* _What the exercise asks_
Which lines in the items below contain the string "kern"? Locate each one and copy it in full.

(Dataset excerpt)
┌──

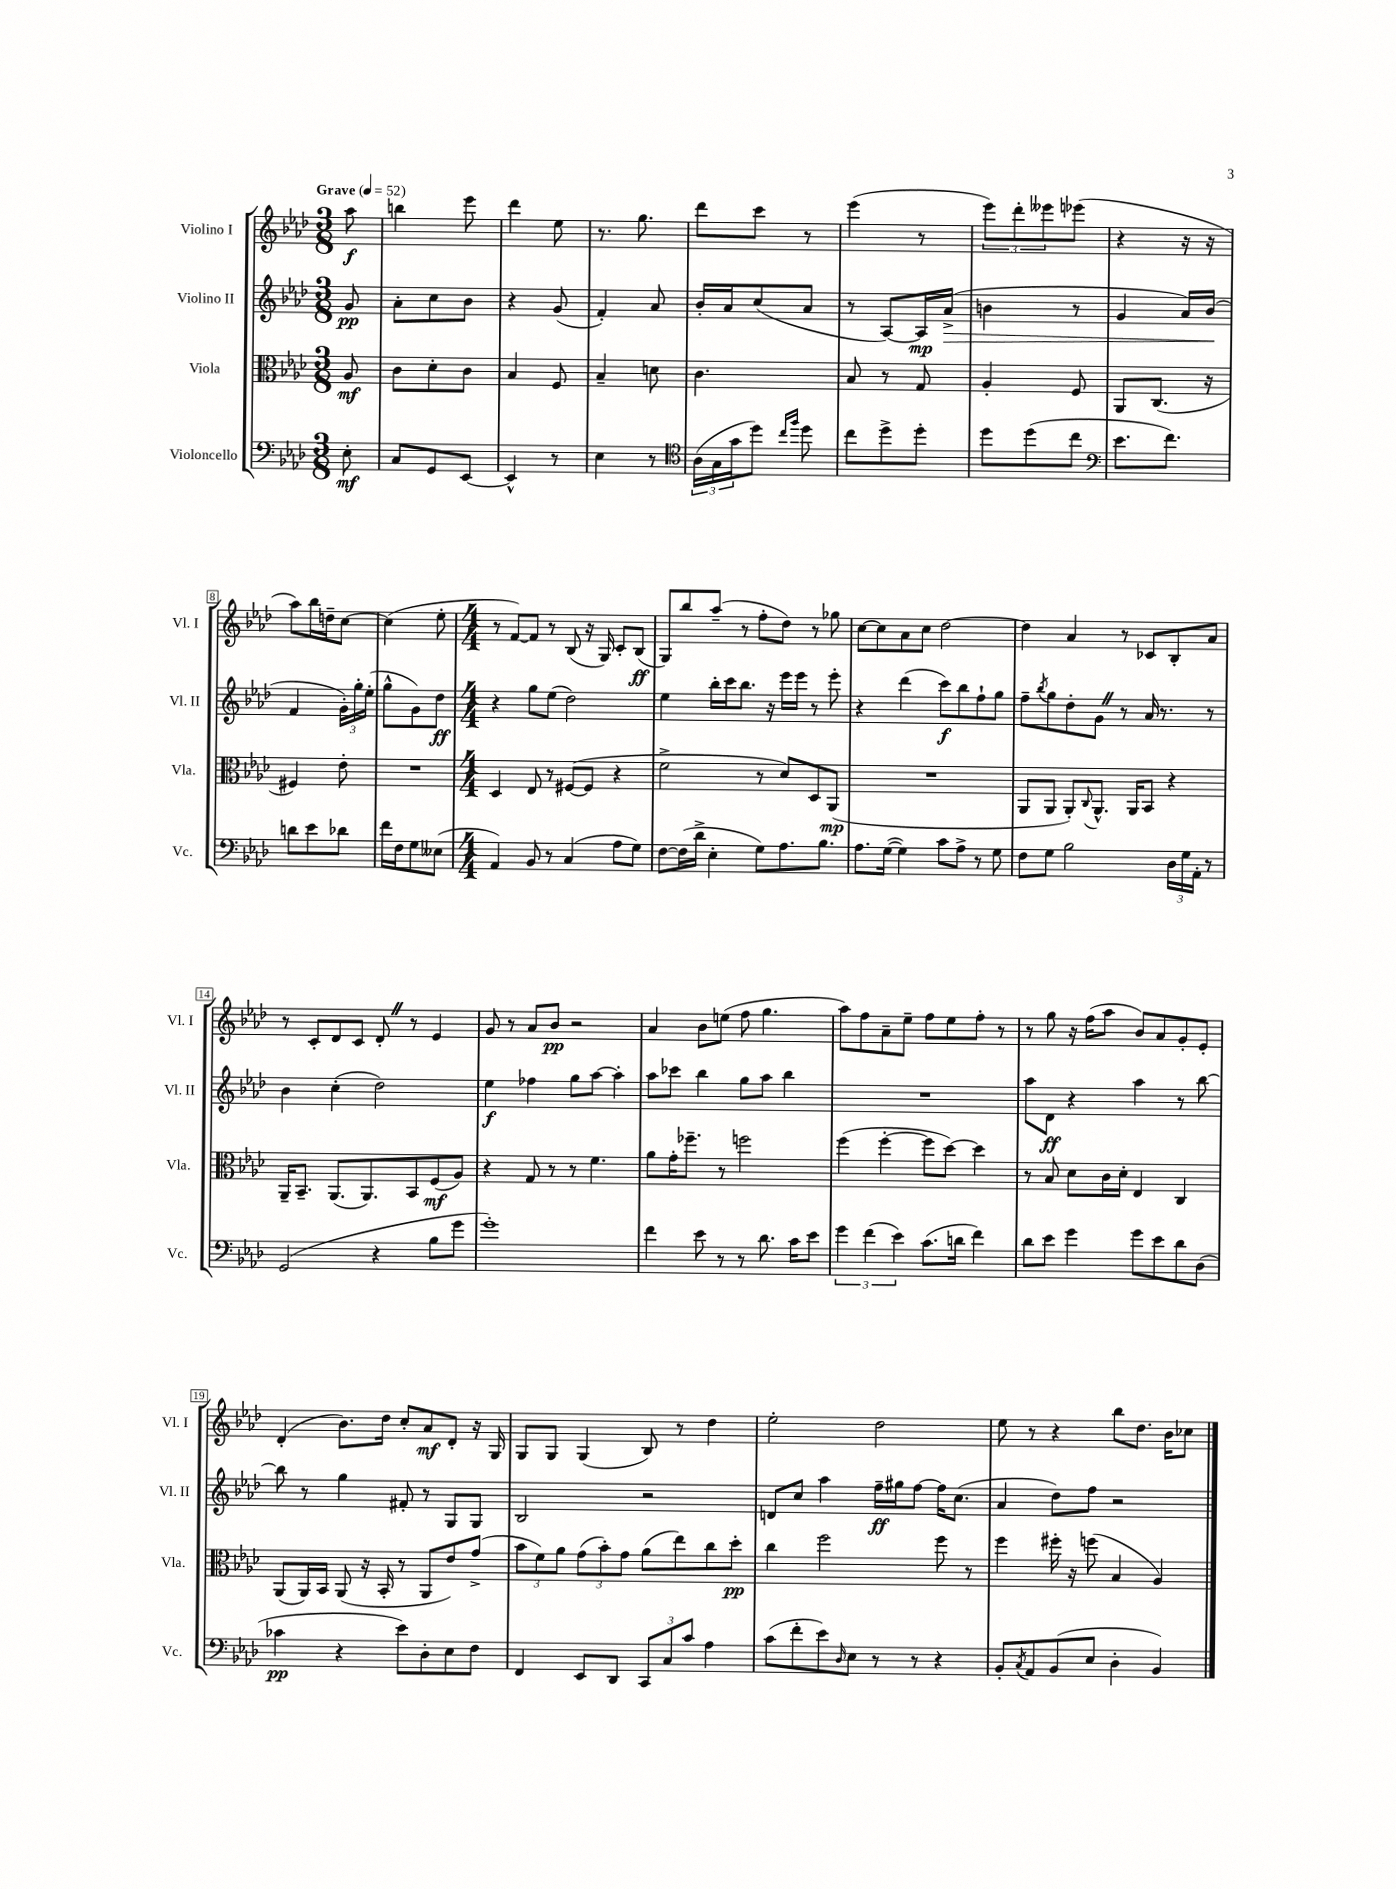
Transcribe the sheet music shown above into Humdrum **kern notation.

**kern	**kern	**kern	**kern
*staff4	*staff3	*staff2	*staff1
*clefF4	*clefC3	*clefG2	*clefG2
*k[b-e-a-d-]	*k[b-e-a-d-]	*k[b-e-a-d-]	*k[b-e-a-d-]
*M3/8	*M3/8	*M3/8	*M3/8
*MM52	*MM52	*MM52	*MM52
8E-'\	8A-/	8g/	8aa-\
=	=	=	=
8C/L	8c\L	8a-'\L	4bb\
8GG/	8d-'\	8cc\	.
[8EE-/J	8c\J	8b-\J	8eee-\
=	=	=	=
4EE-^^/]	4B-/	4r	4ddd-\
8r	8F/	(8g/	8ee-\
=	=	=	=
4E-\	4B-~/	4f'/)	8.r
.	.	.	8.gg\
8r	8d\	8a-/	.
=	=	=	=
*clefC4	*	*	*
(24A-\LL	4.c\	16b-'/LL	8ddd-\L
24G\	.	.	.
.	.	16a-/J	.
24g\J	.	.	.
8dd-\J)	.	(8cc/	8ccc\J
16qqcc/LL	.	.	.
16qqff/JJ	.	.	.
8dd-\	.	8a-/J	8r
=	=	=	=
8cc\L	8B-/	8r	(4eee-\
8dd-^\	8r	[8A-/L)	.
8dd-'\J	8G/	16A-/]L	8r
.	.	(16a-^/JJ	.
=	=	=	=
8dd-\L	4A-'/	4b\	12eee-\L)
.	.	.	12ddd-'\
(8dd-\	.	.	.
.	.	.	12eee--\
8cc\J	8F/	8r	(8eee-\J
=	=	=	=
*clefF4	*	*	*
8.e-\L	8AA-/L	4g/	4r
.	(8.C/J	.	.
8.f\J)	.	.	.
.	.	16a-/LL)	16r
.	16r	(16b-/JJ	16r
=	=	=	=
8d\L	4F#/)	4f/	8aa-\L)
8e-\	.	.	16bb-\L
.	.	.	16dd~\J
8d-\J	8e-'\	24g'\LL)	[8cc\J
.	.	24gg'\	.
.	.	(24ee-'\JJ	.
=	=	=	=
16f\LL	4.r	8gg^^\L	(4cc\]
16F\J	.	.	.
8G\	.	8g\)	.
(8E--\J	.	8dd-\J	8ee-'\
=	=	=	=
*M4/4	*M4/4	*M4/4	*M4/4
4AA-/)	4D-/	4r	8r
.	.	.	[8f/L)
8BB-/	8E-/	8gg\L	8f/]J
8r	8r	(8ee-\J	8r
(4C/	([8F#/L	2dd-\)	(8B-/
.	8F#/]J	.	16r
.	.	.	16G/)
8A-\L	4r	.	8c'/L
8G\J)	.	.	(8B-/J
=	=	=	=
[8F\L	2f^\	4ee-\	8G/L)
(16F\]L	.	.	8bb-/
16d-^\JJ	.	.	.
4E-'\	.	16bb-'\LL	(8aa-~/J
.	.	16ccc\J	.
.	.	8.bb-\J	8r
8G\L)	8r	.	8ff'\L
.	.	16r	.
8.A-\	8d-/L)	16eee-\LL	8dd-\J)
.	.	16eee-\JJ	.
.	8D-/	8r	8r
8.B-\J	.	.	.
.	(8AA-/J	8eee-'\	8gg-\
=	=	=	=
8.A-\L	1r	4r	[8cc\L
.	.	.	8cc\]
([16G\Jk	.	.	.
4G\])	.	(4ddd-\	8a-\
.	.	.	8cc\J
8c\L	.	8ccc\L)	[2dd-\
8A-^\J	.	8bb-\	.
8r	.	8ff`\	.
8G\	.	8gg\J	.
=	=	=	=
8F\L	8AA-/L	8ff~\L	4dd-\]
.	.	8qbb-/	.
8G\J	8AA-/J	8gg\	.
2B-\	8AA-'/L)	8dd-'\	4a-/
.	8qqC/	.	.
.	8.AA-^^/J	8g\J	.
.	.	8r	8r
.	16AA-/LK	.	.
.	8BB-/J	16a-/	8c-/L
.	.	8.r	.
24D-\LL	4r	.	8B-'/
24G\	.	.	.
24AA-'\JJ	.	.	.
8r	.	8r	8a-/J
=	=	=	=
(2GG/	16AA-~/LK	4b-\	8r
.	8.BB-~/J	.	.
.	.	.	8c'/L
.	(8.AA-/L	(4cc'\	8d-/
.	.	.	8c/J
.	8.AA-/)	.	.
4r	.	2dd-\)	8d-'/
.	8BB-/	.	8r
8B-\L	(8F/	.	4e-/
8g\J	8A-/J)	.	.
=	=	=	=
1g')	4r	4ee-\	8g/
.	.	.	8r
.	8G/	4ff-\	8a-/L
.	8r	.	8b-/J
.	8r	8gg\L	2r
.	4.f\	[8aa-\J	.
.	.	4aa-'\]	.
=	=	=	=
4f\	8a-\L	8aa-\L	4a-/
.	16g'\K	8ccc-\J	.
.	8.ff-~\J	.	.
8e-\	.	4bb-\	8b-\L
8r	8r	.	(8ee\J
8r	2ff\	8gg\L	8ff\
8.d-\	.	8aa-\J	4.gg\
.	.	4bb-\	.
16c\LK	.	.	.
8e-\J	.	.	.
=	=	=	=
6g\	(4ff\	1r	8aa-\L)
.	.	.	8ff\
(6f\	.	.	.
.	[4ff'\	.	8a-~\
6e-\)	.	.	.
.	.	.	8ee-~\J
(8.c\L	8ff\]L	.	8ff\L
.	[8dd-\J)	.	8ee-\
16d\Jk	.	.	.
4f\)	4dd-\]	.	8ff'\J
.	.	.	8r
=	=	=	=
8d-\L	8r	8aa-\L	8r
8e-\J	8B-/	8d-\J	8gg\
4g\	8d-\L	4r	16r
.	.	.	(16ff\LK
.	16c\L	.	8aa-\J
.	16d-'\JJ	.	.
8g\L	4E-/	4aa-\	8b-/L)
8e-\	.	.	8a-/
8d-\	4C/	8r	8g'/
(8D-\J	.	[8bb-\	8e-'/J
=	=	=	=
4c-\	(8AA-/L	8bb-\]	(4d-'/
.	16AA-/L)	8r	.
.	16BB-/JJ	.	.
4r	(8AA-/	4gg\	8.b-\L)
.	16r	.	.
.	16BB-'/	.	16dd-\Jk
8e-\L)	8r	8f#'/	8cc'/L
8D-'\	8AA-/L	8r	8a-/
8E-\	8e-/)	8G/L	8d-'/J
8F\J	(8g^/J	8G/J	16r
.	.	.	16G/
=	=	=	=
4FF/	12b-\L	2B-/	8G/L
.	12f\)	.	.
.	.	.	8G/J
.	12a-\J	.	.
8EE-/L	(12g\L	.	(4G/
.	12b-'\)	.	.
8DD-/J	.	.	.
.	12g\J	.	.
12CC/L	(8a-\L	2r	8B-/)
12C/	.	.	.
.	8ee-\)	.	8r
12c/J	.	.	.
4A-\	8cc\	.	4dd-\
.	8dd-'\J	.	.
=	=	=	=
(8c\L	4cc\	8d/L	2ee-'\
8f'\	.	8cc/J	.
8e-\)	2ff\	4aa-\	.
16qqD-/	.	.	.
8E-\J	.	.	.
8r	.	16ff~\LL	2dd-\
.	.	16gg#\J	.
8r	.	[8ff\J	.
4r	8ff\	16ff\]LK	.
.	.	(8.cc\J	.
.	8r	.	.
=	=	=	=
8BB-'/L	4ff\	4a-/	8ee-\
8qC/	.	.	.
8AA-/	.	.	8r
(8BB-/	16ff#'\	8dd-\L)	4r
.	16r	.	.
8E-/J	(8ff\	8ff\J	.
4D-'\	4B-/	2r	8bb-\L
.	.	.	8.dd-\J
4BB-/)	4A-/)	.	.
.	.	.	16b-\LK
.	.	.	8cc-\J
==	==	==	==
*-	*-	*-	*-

└──

* _Written solution_
Transcribe the sheet music shown above into Humdrum **kern notation.
**kern	**kern	**kern	**kern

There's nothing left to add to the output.